=== Begin Enclosure ===

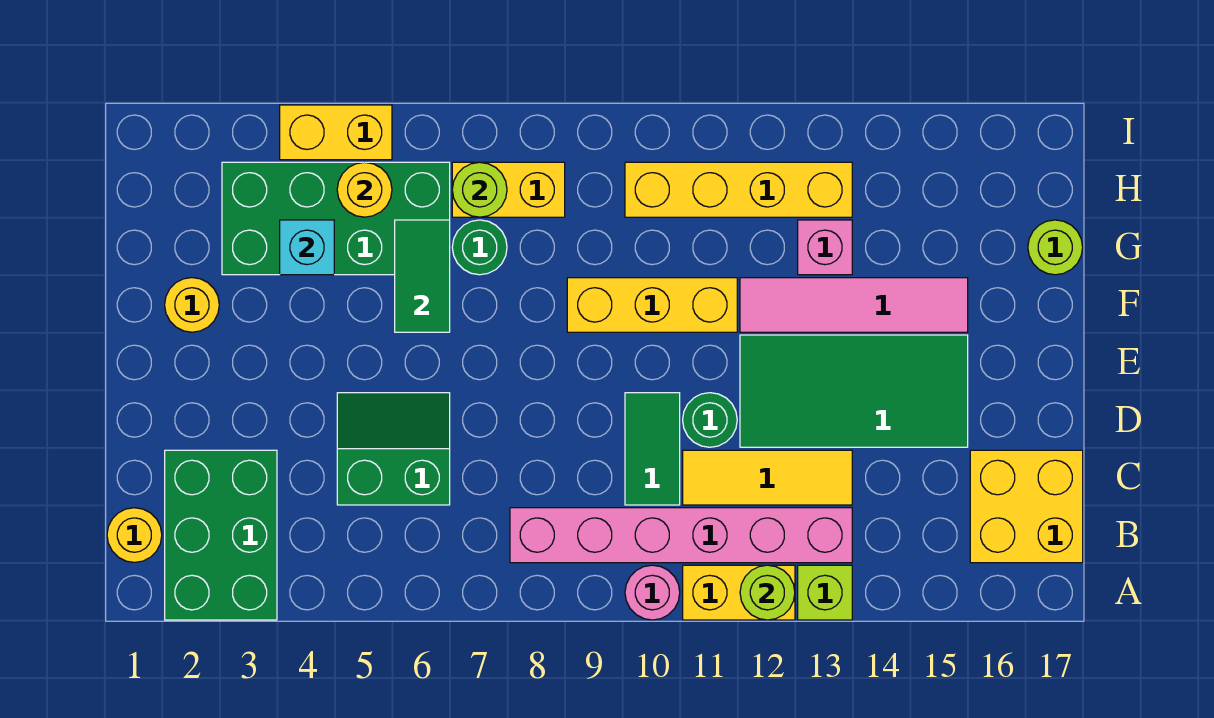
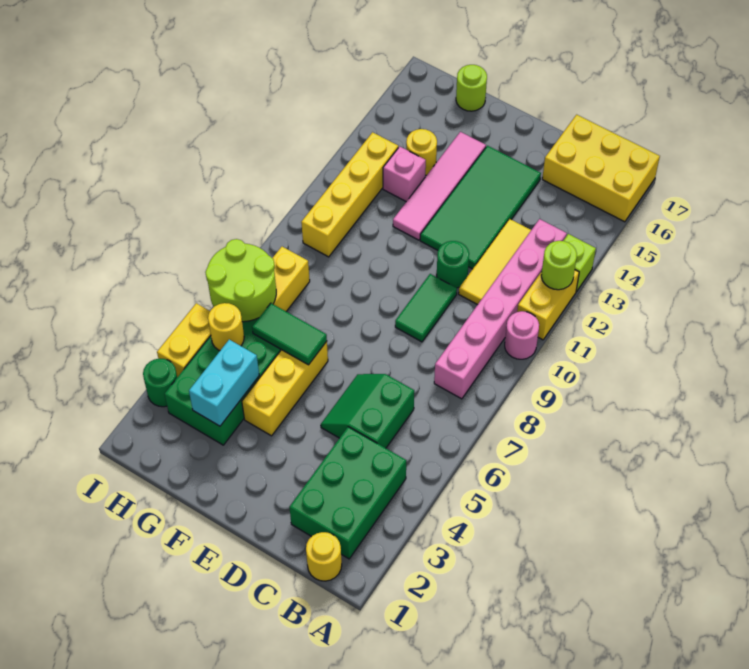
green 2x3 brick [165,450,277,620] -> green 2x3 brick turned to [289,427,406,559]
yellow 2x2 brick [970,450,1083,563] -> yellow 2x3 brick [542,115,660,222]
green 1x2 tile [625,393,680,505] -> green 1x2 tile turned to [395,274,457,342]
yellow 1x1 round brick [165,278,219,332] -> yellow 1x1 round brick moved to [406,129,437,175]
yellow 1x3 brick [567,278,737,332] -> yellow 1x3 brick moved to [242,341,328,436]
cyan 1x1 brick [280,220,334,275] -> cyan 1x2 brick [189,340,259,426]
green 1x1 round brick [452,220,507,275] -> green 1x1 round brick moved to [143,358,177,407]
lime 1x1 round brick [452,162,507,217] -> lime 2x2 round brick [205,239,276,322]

=== End Enclosure ===

In the entries above, find each line with the word "turned" and return it.

## Response to this task
green 2x3 brick [165,450,277,620] -> green 2x3 brick turned to [289,427,406,559]
green 1x2 tile [625,393,680,505] -> green 1x2 tile turned to [395,274,457,342]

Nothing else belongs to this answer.